**EXERCISE REQUIREMENTS:**
When the string "degrees" is part of a line in the data below, report the whole line.
** Opening THE RECORDS block **
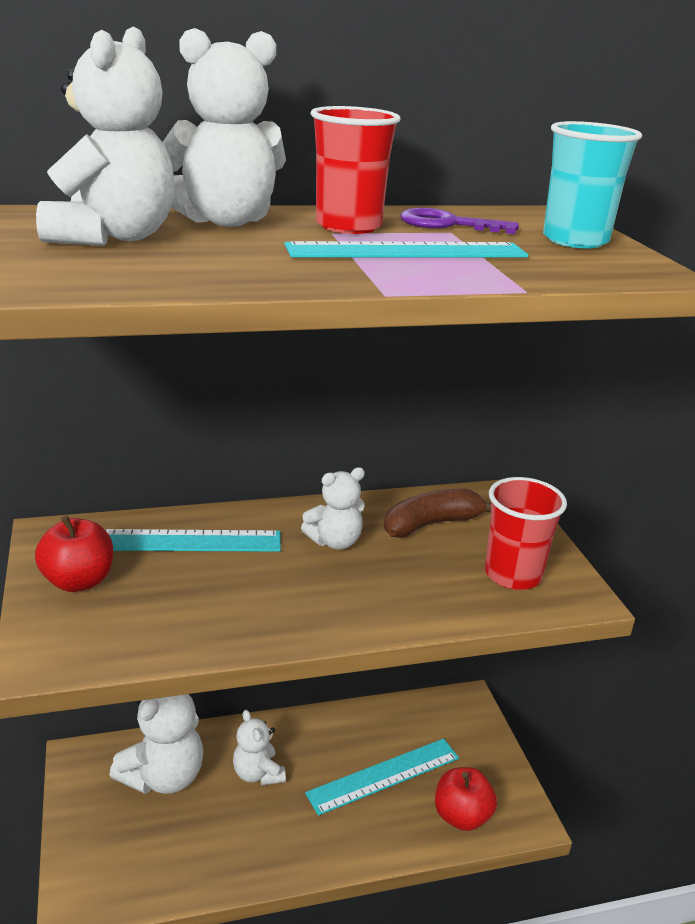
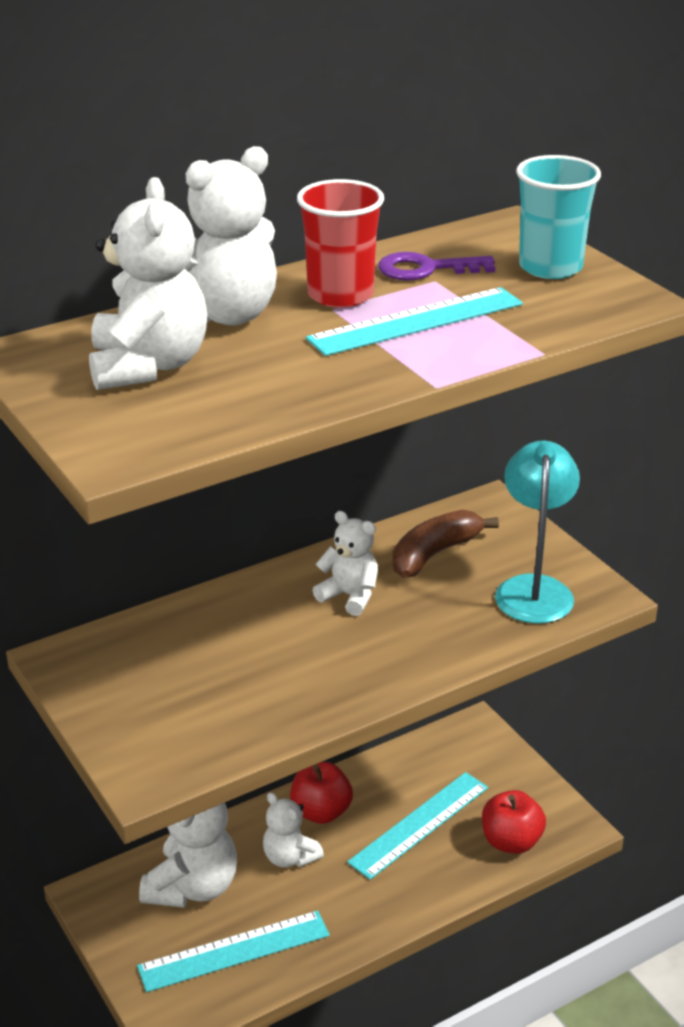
camera: 15 degrees left, 5 degrees up
(78, 581) = (124, 698): red apple -> red apple (321, 812)
(184, 541) = (201, 632): turquoise ruler -> turquoise ruler (234, 951)
(335, 542) = (349, 596): white teddy bear -> white teddy bear turned 105 degrees counterclockwise
(513, 575) = (534, 589): red cup -> turquoise lamp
** Closing THE RECORDS block **
**SOLVED PROBLEM:**
camera: 15 degrees left, 5 degrees up
(335, 542) = (349, 596): white teddy bear -> white teddy bear turned 105 degrees counterclockwise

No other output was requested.